▸ **EXERCISE MATERIAL**
--------

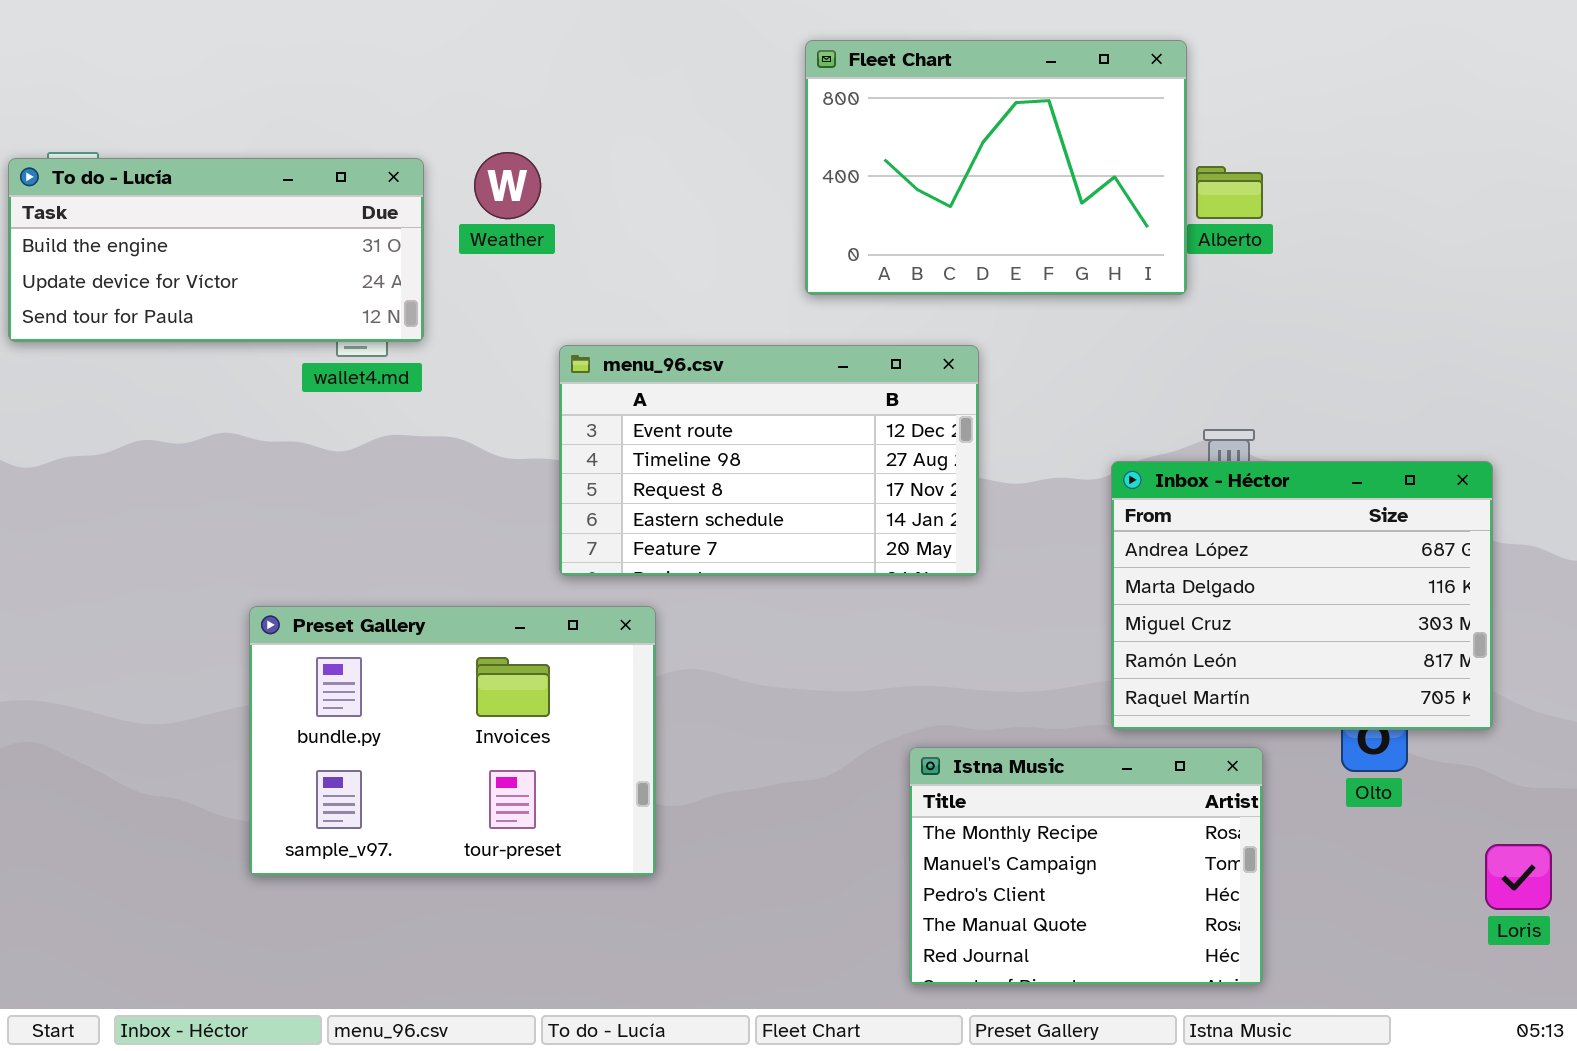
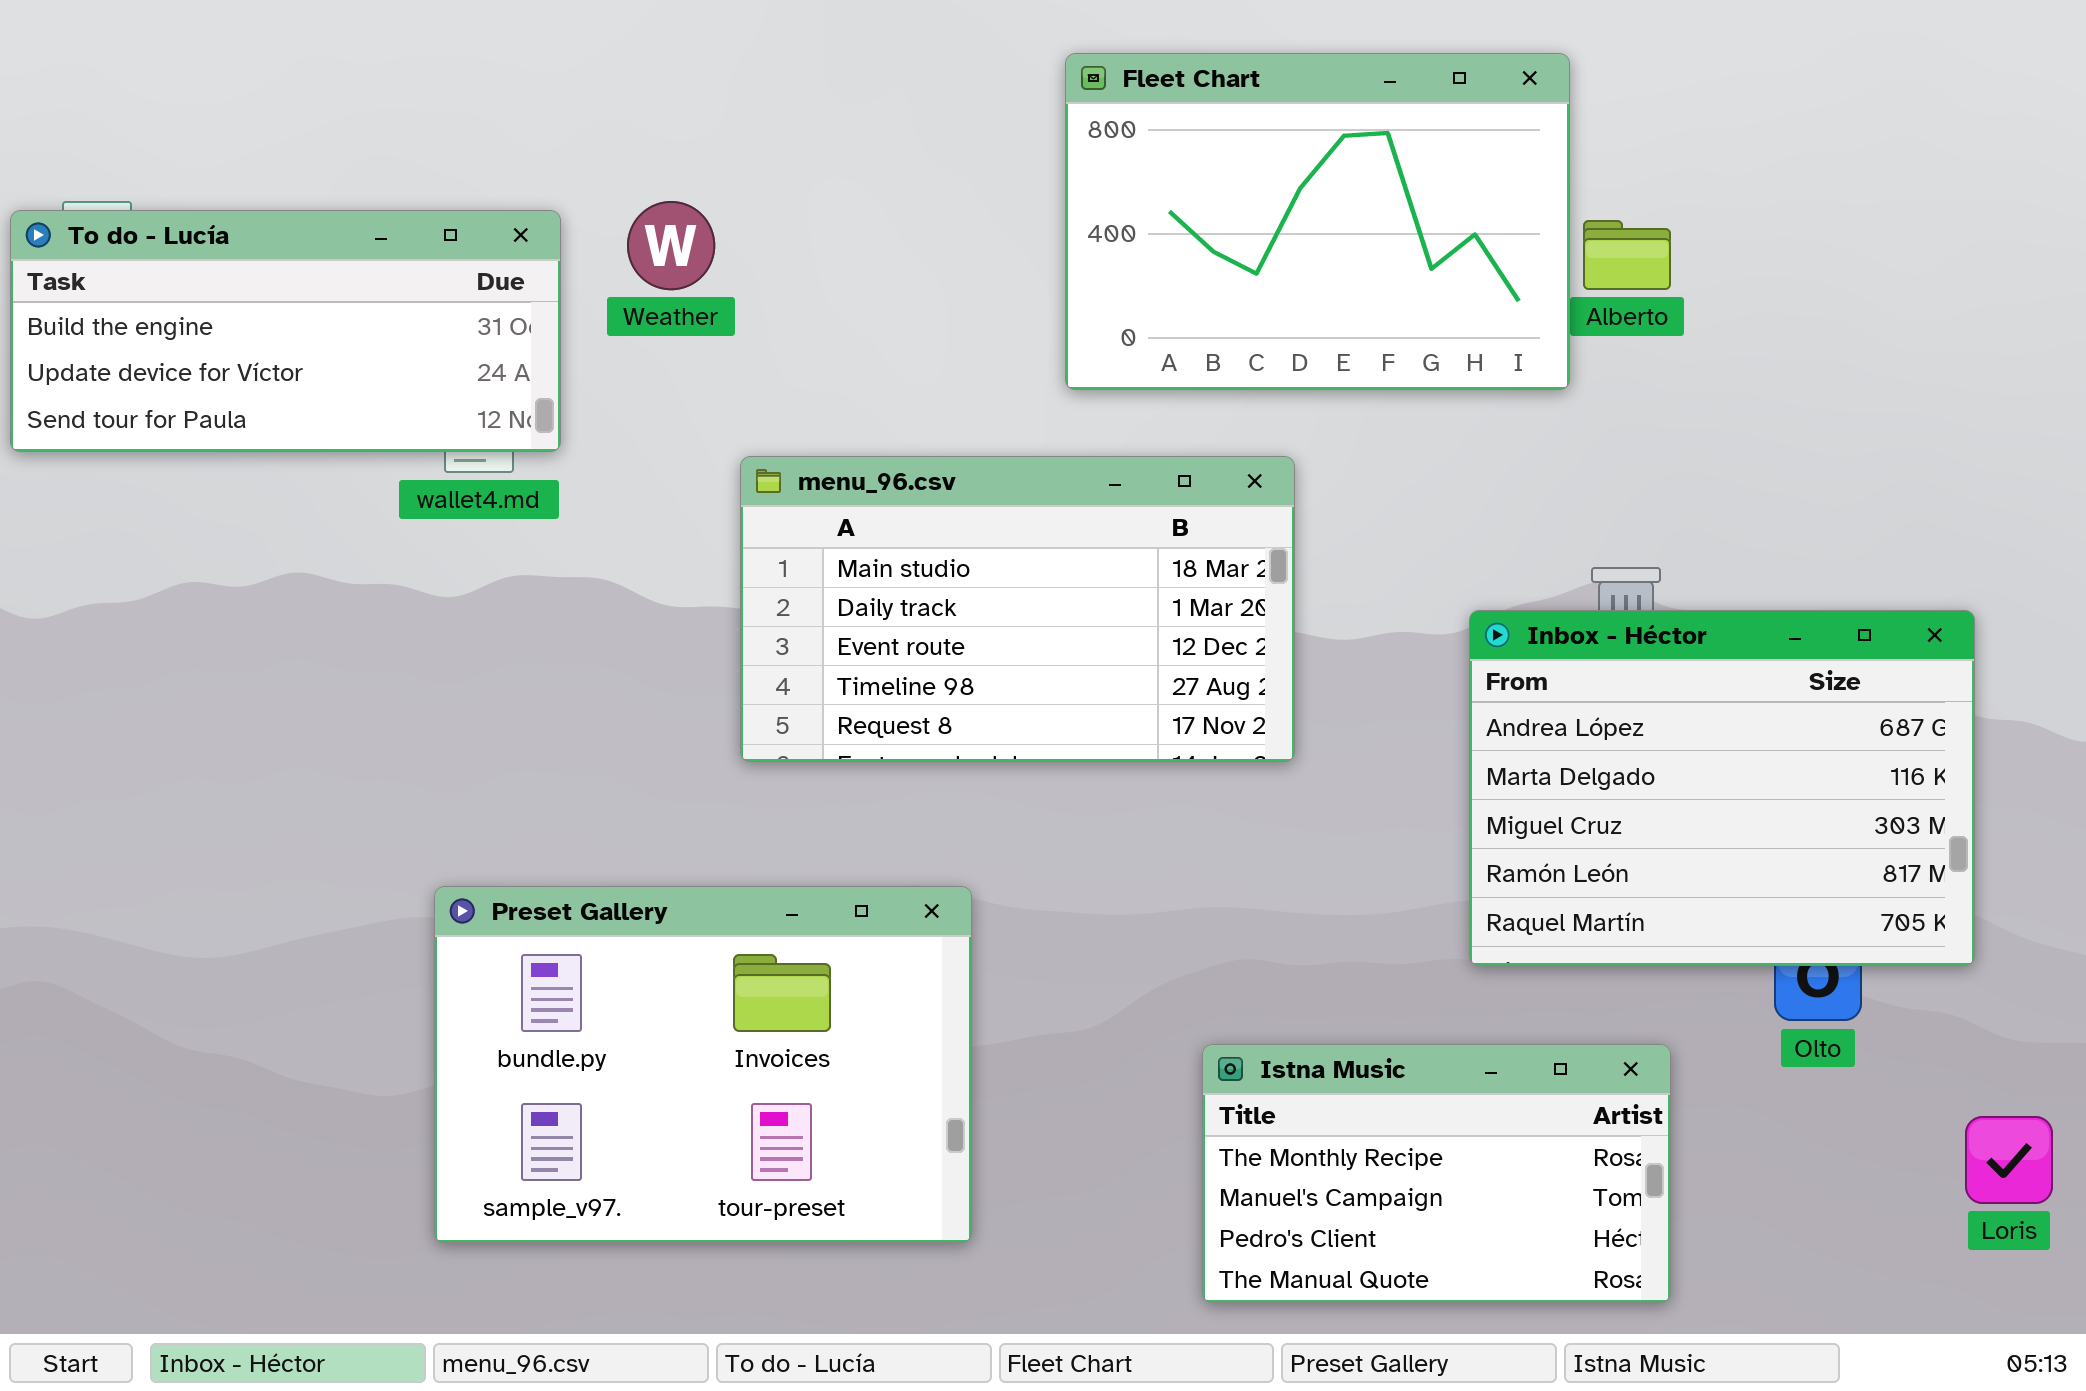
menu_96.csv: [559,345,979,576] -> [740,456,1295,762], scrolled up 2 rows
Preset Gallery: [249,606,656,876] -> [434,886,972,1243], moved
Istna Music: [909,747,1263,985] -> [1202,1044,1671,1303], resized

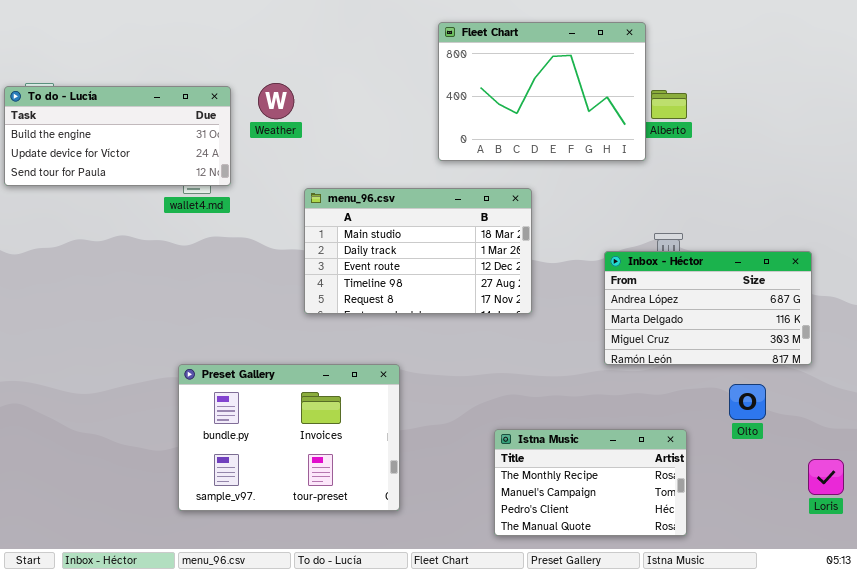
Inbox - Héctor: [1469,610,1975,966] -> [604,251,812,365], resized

--------

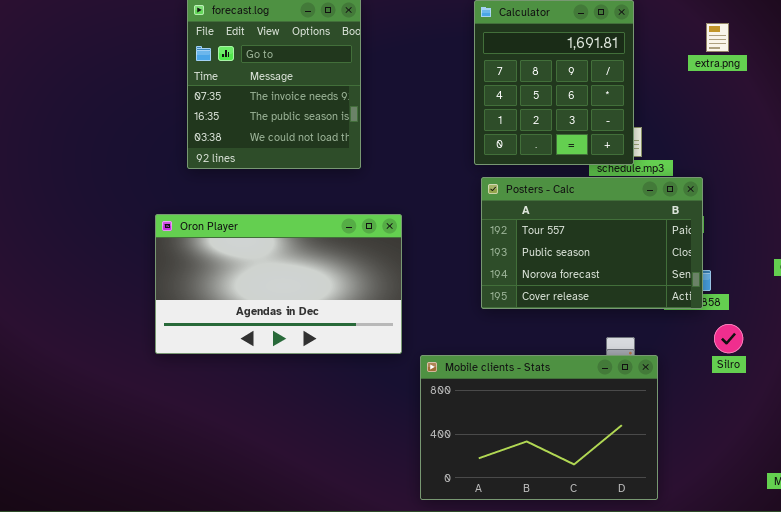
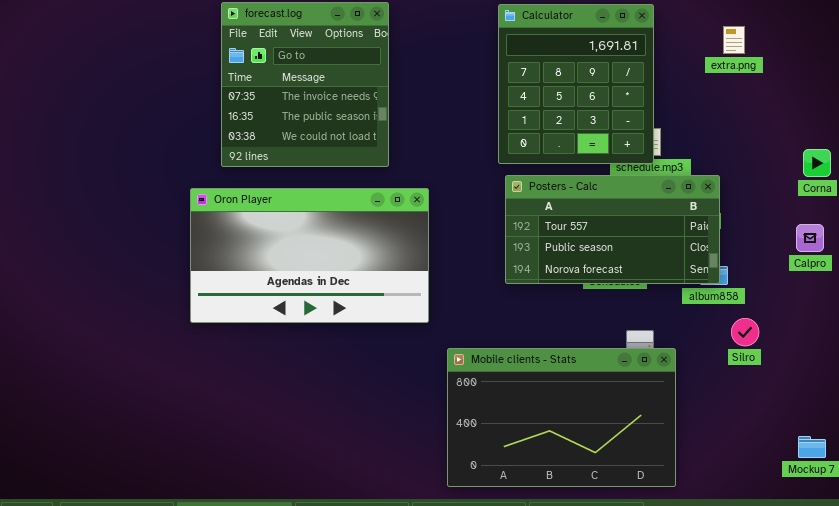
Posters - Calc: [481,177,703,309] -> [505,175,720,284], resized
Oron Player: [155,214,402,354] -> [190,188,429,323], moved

--------

If a line in the entries above contains the word "moved", copy it.

▸ **RESULT**
Preset Gallery: [249,606,656,876] -> [434,886,972,1243], moved
Oron Player: [155,214,402,354] -> [190,188,429,323], moved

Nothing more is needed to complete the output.